> Dataset excerpts:
------
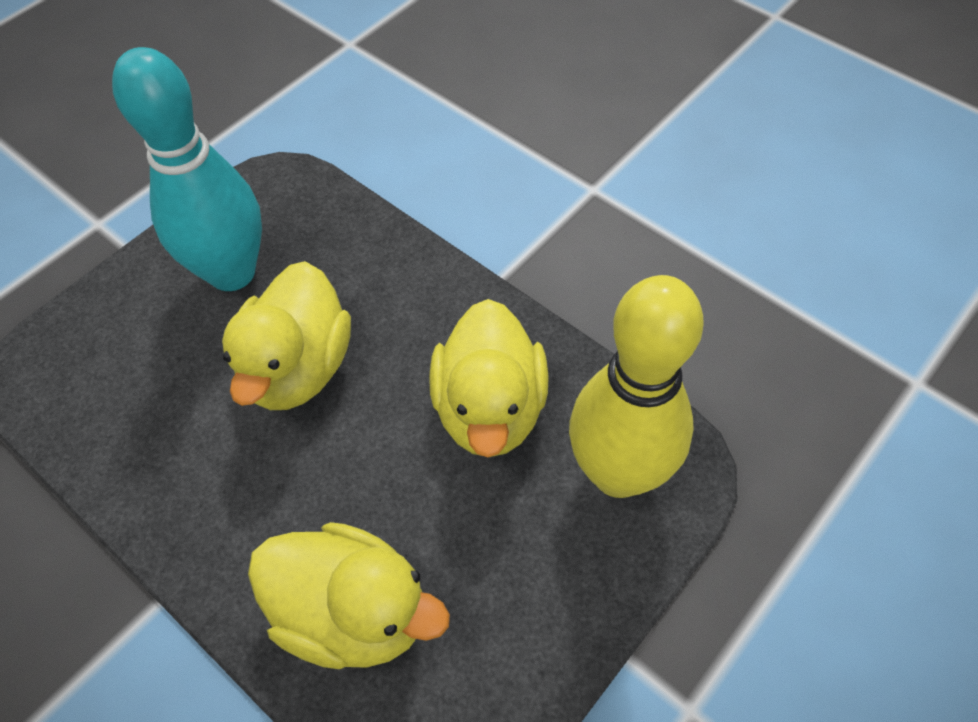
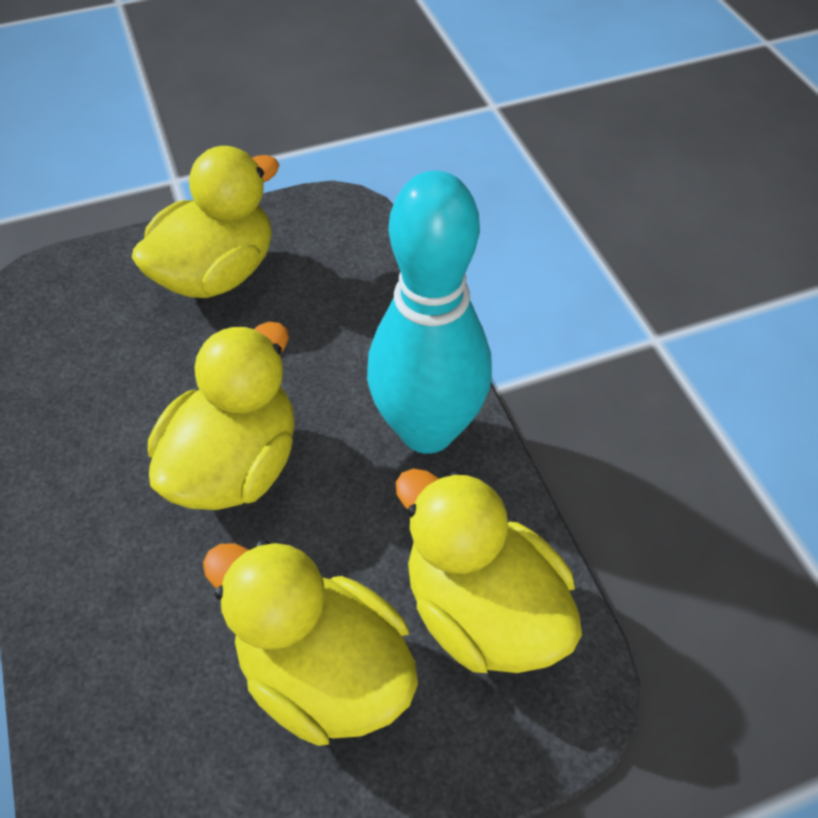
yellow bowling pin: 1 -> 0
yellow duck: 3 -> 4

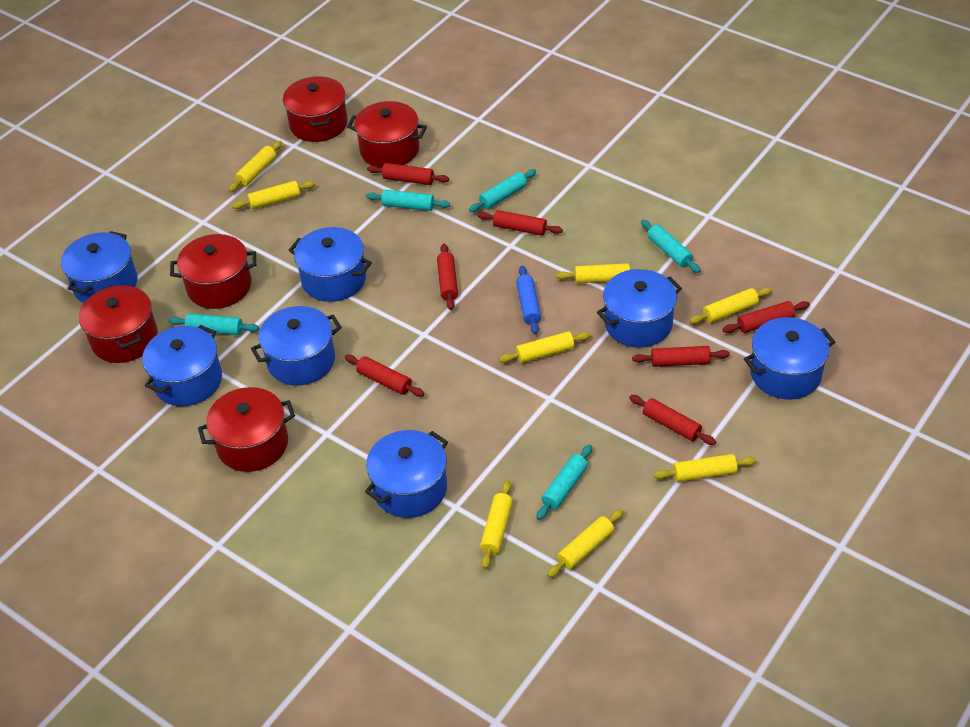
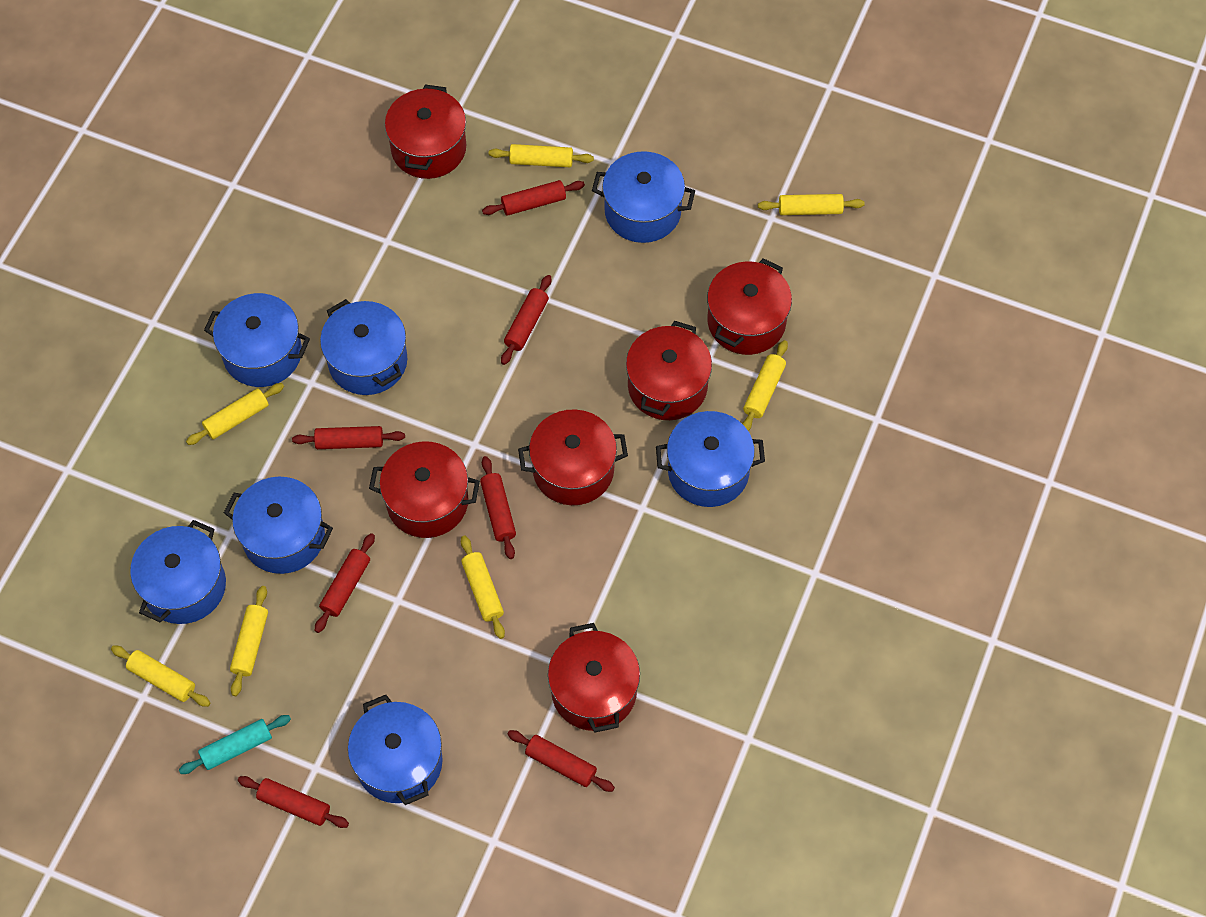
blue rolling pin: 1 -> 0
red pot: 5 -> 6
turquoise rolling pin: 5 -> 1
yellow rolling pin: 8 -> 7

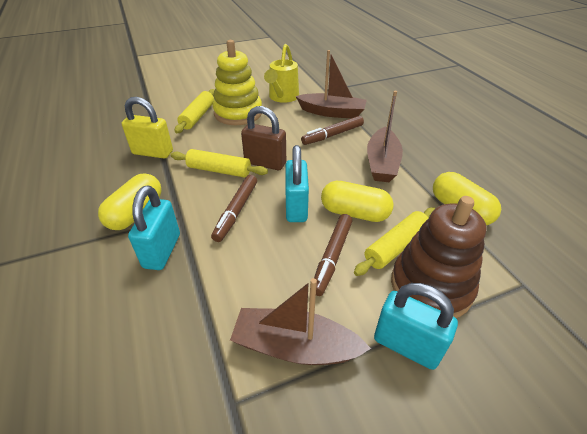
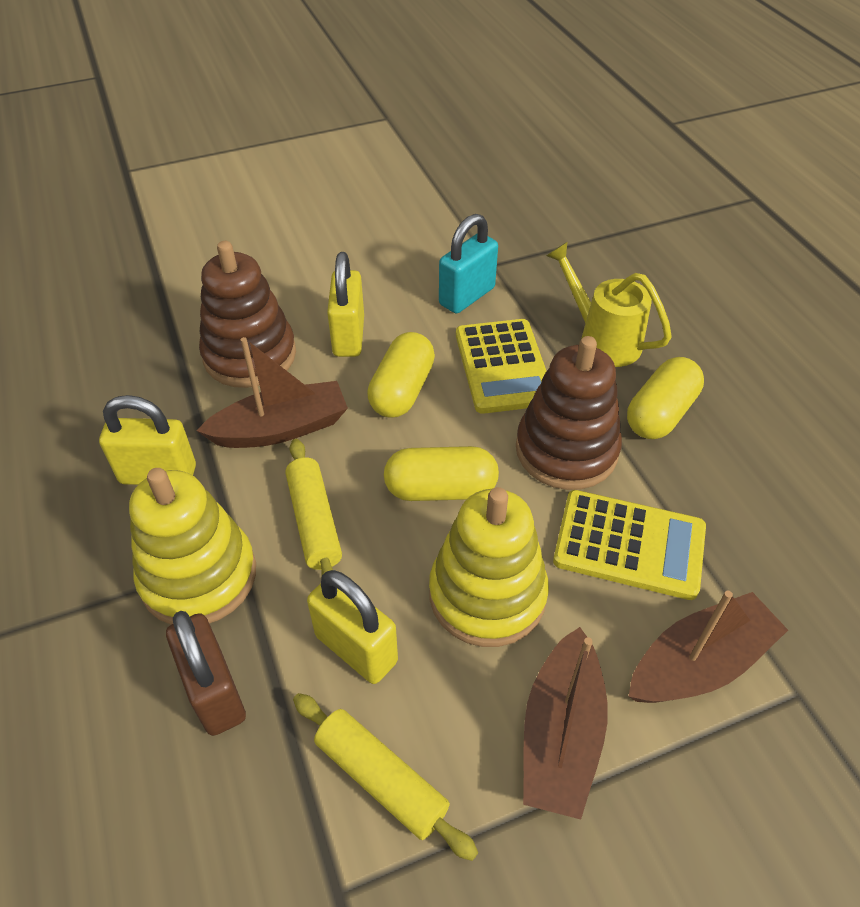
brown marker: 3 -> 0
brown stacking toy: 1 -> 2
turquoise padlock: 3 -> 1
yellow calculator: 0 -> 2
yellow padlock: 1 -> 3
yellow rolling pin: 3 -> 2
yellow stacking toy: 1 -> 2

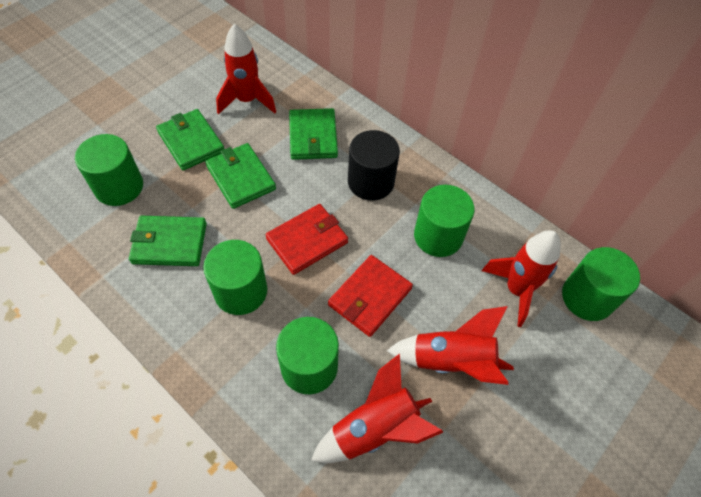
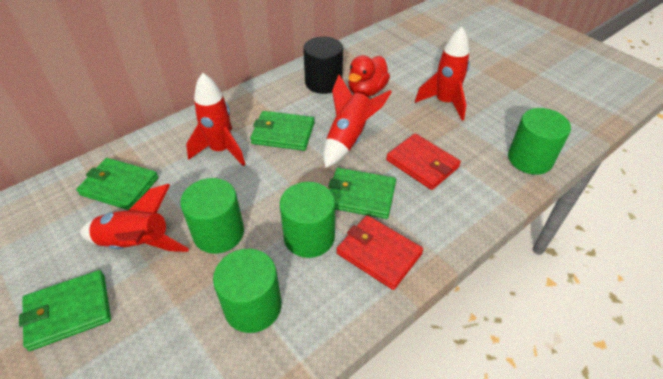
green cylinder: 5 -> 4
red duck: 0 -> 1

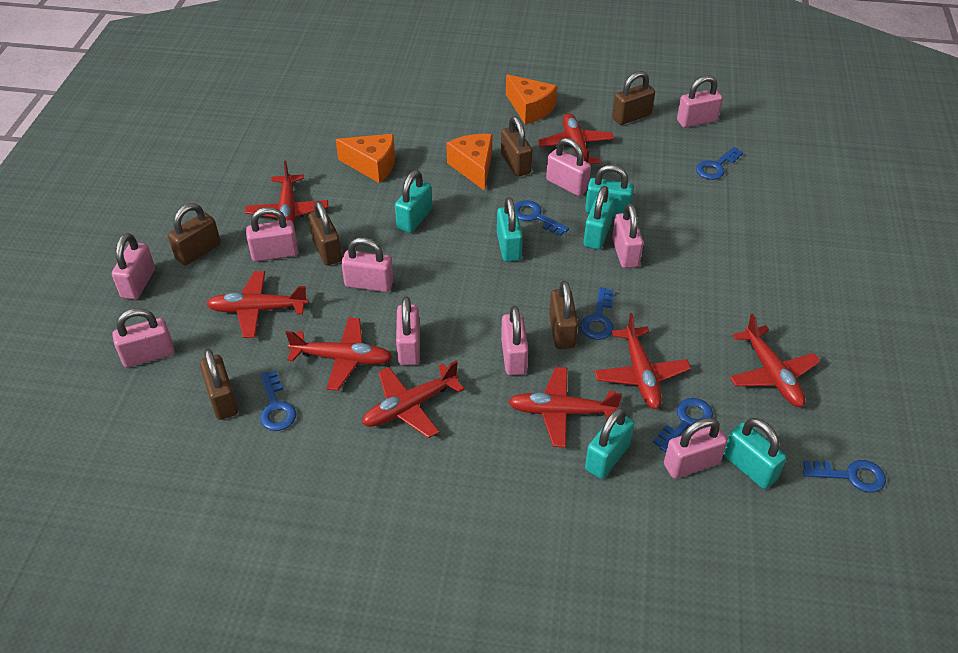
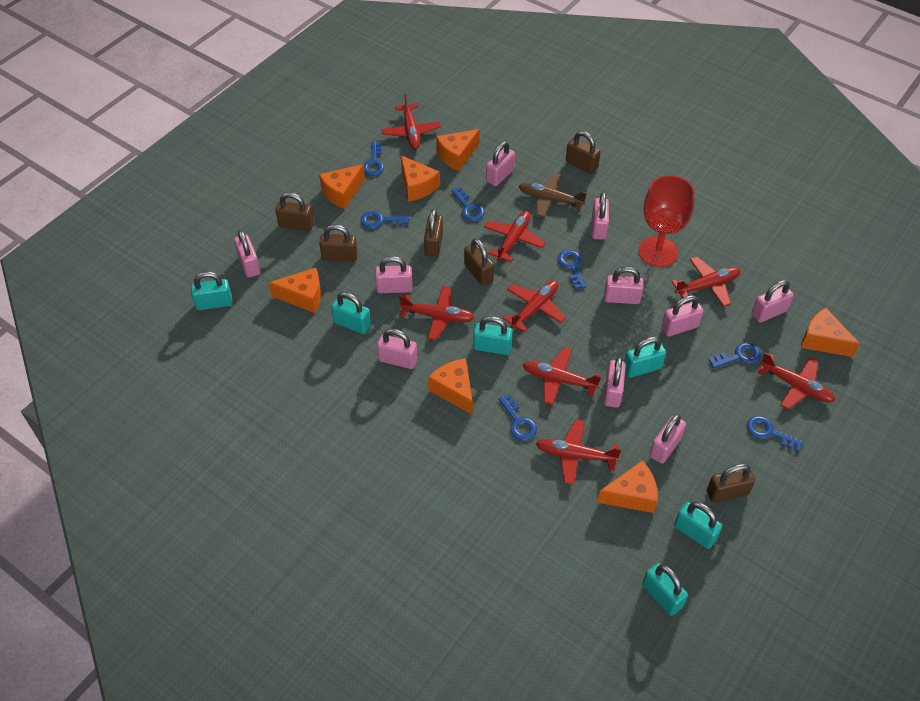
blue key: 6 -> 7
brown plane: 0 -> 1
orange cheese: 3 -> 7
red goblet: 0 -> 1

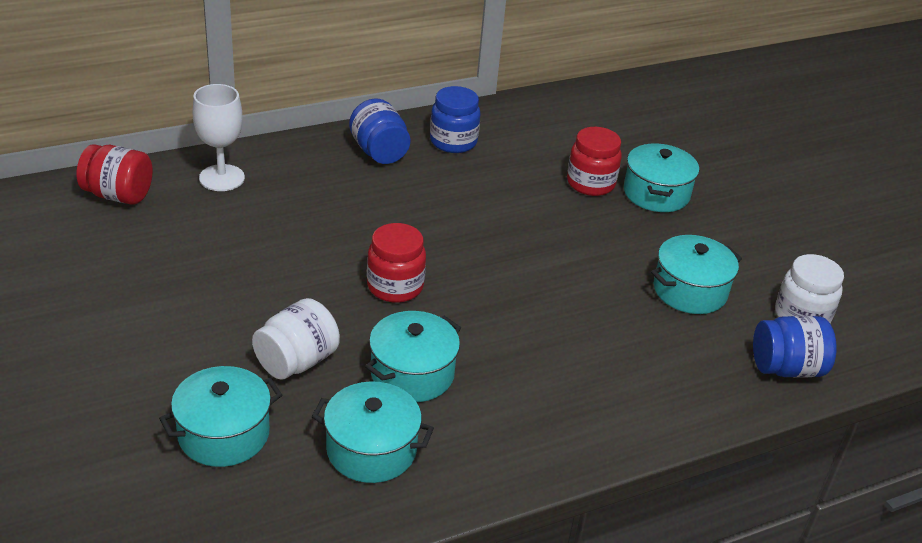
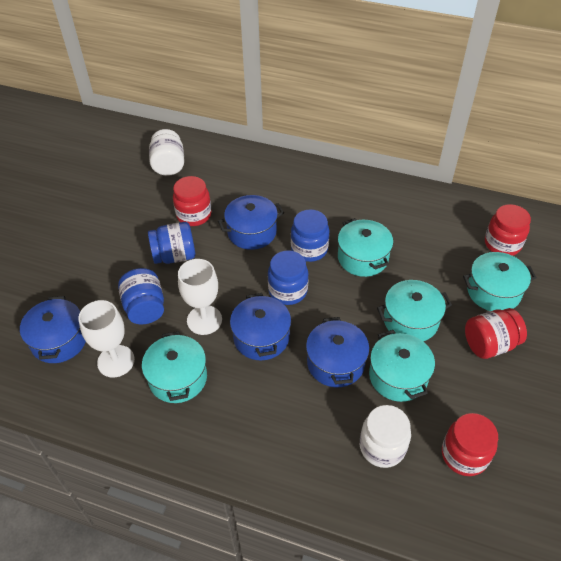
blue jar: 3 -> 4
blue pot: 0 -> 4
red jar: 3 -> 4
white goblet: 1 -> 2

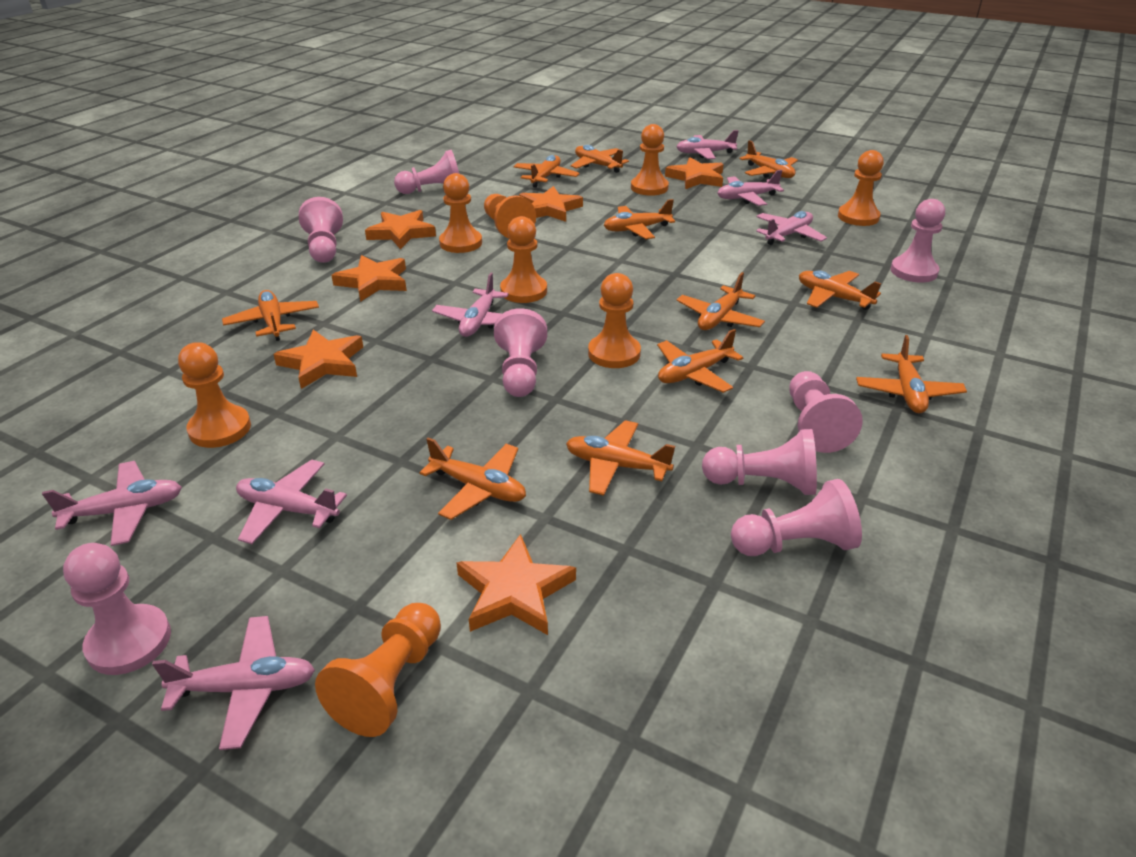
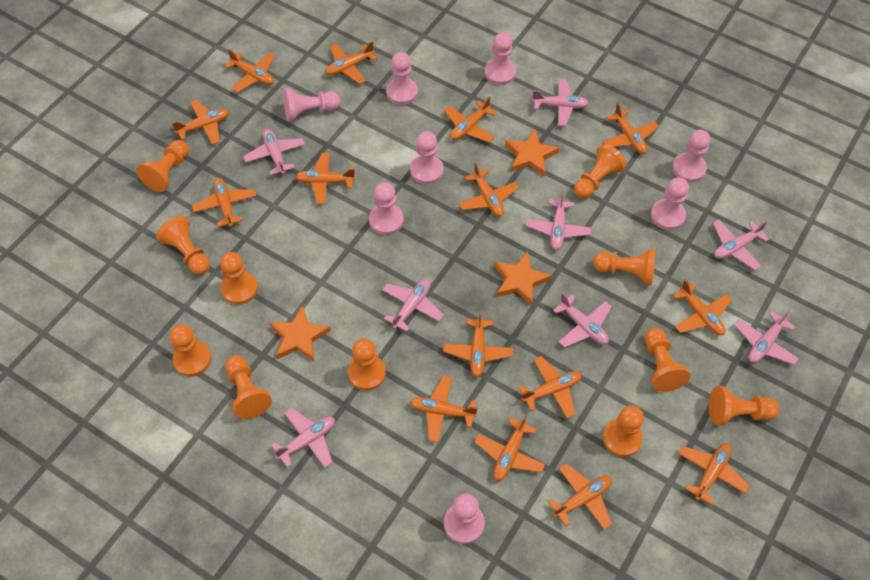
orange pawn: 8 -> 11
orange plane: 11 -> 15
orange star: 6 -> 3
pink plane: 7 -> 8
------
> What is being asked: In the data above, find the line containing "brown plane: 0 -> 1", then output it and every later line exactly, without the pictures.

> Task output:
brown plane: 0 -> 1
orange cheese: 3 -> 7
red goblet: 0 -> 1

blue jar: 3 -> 4
blue pot: 0 -> 4
red jar: 3 -> 4
white goblet: 1 -> 2

orange pawn: 8 -> 11
orange plane: 11 -> 15
orange star: 6 -> 3
pink plane: 7 -> 8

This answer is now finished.